(Edit difference data)
--*--

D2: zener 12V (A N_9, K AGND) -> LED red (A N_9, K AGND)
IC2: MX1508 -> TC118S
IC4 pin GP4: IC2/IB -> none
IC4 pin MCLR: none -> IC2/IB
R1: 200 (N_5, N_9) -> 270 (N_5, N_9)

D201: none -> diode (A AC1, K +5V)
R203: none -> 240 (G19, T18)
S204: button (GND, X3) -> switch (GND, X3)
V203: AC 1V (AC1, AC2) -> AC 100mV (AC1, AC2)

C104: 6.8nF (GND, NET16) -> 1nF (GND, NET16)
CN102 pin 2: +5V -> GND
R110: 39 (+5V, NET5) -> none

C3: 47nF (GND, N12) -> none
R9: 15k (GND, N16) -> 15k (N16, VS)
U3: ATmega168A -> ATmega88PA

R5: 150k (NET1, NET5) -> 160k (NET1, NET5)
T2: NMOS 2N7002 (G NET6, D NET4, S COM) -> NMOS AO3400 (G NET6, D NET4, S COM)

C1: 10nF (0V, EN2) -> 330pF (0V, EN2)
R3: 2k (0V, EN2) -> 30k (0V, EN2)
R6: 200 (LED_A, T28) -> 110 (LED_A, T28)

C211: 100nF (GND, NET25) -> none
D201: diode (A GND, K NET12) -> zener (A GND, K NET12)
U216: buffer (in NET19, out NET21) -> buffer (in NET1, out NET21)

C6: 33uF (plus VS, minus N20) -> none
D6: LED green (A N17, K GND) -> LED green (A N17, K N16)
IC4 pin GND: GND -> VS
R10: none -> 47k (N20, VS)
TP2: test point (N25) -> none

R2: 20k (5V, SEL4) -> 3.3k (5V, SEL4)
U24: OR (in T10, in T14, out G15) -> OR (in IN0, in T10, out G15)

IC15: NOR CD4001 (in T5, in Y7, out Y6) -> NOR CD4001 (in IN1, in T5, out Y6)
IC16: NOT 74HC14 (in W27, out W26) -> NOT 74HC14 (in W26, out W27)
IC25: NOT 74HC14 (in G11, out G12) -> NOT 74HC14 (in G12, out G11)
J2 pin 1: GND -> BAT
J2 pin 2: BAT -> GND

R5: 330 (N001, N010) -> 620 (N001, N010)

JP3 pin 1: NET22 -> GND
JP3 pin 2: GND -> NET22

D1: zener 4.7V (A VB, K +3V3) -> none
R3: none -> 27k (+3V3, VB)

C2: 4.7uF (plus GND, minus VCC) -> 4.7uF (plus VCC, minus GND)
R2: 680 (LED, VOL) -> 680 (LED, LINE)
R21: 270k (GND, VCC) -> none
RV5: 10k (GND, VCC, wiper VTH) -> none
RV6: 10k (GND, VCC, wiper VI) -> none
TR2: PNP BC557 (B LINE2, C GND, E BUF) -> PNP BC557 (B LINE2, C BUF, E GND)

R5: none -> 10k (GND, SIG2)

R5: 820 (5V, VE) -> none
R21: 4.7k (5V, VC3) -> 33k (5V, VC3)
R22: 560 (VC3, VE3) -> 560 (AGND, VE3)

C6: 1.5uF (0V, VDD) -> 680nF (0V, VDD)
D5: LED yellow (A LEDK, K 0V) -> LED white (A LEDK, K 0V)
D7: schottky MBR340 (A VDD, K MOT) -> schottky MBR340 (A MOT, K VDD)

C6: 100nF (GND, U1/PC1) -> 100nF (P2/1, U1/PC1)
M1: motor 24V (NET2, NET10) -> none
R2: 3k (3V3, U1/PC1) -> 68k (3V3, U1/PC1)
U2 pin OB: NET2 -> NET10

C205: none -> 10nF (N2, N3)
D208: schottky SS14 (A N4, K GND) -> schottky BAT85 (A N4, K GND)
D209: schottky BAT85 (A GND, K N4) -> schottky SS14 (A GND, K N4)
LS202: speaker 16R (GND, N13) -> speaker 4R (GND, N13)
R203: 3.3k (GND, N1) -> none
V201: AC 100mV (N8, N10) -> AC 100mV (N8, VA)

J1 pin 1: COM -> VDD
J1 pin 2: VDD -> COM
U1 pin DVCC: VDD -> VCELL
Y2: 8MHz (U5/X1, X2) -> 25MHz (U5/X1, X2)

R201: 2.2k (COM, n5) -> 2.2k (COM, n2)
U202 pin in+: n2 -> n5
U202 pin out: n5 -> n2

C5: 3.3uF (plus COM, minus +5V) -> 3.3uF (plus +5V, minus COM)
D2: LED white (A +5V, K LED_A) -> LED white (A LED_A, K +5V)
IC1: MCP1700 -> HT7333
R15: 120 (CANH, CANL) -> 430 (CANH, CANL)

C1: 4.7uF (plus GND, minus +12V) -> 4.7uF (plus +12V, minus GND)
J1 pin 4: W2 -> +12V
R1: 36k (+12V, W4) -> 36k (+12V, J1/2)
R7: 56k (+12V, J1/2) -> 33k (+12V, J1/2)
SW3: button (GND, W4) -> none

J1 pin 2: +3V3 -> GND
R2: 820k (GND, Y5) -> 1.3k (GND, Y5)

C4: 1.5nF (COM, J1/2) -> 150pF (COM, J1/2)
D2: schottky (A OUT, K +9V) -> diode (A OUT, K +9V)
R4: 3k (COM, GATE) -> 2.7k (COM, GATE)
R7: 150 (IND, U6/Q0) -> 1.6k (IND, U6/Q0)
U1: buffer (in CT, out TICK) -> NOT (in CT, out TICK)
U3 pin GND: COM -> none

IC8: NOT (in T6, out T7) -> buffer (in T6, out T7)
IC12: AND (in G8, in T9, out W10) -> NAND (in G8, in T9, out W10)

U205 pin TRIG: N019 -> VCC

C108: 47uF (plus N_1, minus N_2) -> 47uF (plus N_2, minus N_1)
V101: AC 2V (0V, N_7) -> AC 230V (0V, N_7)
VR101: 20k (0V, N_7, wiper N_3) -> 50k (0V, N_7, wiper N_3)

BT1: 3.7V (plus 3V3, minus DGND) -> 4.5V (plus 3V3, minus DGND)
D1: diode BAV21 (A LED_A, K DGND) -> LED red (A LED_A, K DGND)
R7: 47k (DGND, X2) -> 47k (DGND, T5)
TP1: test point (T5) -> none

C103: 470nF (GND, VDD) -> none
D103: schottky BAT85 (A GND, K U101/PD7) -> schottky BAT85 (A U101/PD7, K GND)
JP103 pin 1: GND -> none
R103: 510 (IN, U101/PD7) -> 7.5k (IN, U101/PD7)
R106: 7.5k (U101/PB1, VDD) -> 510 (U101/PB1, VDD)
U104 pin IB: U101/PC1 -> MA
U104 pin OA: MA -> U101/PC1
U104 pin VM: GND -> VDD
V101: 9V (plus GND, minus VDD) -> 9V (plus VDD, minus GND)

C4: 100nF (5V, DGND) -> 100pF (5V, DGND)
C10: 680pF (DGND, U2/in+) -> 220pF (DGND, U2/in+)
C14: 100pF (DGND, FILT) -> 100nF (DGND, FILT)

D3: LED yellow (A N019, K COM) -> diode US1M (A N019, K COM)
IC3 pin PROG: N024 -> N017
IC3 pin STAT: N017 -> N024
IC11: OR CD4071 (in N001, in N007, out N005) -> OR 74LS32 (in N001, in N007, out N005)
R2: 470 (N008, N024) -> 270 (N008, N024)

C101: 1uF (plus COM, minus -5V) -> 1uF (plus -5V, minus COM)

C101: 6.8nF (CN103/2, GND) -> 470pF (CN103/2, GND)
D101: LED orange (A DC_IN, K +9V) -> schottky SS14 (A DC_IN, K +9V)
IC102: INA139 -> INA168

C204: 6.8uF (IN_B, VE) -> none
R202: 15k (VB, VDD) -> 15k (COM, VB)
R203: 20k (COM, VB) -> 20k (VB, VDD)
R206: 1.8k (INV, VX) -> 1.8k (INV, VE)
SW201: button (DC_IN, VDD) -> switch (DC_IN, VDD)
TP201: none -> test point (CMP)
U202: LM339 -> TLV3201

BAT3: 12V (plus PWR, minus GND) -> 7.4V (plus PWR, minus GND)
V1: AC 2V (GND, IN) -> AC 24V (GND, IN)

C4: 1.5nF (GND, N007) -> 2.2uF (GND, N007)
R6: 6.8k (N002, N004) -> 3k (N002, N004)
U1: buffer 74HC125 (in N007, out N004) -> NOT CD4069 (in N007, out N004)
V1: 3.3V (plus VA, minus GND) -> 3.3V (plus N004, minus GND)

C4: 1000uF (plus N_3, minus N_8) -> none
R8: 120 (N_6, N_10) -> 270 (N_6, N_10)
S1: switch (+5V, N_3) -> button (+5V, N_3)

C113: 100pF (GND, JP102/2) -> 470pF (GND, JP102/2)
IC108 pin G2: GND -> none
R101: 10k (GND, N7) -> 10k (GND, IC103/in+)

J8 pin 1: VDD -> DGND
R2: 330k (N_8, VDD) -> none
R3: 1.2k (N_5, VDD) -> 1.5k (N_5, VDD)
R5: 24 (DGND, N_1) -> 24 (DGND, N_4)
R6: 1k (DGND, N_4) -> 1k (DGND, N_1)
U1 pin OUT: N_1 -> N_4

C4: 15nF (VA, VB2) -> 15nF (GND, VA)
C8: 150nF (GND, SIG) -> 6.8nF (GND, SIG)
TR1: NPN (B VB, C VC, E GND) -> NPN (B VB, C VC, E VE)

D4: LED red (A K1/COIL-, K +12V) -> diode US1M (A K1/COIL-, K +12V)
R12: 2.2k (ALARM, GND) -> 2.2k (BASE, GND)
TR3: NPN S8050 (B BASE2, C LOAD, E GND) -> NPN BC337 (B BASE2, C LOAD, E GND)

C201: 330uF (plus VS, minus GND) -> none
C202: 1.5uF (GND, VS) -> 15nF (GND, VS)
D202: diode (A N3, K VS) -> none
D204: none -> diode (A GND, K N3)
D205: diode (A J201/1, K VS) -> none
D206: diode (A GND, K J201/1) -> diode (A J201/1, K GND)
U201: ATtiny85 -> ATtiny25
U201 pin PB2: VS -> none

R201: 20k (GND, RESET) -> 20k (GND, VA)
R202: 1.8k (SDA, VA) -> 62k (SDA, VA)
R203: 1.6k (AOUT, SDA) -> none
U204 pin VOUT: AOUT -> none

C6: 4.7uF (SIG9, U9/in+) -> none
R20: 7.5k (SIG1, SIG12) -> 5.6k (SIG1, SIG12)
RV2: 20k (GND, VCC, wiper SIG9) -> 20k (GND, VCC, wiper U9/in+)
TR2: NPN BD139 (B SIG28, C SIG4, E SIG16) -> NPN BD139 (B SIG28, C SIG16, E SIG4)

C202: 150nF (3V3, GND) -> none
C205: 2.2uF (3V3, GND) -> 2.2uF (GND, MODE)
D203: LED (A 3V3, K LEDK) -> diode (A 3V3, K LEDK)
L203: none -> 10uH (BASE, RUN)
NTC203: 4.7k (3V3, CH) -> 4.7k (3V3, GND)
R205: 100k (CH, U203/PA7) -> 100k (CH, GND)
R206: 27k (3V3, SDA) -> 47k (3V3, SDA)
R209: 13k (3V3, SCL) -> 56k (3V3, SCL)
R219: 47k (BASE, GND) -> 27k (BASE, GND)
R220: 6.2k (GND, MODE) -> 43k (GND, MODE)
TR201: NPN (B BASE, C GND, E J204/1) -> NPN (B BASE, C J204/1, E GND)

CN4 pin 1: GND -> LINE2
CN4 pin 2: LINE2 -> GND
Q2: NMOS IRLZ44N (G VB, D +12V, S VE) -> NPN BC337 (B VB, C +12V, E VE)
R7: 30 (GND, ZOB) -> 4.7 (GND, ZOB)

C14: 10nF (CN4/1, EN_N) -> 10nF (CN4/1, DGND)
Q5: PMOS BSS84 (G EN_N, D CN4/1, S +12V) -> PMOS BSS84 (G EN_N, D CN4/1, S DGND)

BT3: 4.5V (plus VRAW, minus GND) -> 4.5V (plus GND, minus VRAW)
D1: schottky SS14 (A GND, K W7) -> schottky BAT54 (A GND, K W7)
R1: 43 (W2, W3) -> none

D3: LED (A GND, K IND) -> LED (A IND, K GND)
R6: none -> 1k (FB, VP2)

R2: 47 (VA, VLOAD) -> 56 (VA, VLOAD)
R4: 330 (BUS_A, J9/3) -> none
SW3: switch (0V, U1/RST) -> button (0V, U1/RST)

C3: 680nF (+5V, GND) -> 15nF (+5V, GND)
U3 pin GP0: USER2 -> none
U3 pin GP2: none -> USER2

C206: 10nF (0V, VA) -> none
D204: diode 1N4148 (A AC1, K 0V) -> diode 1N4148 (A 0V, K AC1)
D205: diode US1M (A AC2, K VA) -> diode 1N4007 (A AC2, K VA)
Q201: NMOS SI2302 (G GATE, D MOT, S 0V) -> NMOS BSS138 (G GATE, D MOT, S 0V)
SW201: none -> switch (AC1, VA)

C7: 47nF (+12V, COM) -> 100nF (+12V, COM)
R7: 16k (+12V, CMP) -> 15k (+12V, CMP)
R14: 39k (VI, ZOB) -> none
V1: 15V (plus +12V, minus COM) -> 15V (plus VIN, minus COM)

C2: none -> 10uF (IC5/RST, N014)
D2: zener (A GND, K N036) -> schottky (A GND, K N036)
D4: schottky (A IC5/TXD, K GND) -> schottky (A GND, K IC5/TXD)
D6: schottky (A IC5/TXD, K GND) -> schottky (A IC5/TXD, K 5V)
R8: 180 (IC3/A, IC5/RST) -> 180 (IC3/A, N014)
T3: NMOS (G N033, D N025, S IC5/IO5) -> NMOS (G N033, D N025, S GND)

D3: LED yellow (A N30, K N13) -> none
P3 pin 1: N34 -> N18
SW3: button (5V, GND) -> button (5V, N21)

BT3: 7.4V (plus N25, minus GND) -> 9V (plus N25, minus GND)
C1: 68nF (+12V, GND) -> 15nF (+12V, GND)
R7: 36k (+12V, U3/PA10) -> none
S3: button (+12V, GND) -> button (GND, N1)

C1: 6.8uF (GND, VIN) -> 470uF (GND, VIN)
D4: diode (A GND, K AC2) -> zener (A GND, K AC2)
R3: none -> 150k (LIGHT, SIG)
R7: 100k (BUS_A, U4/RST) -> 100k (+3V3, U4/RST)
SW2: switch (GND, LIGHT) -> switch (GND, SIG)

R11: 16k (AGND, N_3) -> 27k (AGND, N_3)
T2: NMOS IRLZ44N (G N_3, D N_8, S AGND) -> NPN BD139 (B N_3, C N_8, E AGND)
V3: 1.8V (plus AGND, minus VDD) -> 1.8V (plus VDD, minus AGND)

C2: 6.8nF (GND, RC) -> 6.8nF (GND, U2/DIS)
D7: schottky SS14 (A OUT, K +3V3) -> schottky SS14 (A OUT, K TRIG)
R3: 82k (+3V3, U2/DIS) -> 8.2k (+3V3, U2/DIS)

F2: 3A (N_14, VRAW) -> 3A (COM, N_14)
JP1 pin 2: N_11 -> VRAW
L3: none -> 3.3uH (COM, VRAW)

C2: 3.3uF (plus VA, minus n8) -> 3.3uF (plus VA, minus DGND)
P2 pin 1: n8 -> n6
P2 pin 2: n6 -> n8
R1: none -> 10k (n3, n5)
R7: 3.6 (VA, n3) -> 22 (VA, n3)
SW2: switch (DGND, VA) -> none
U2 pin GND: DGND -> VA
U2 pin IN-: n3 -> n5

--*--

_Problem description_:
Filter the entries above down to the lines that contain "LIGHT".

_Written solution_:
R3: none -> 150k (LIGHT, SIG)
SW2: switch (GND, LIGHT) -> switch (GND, SIG)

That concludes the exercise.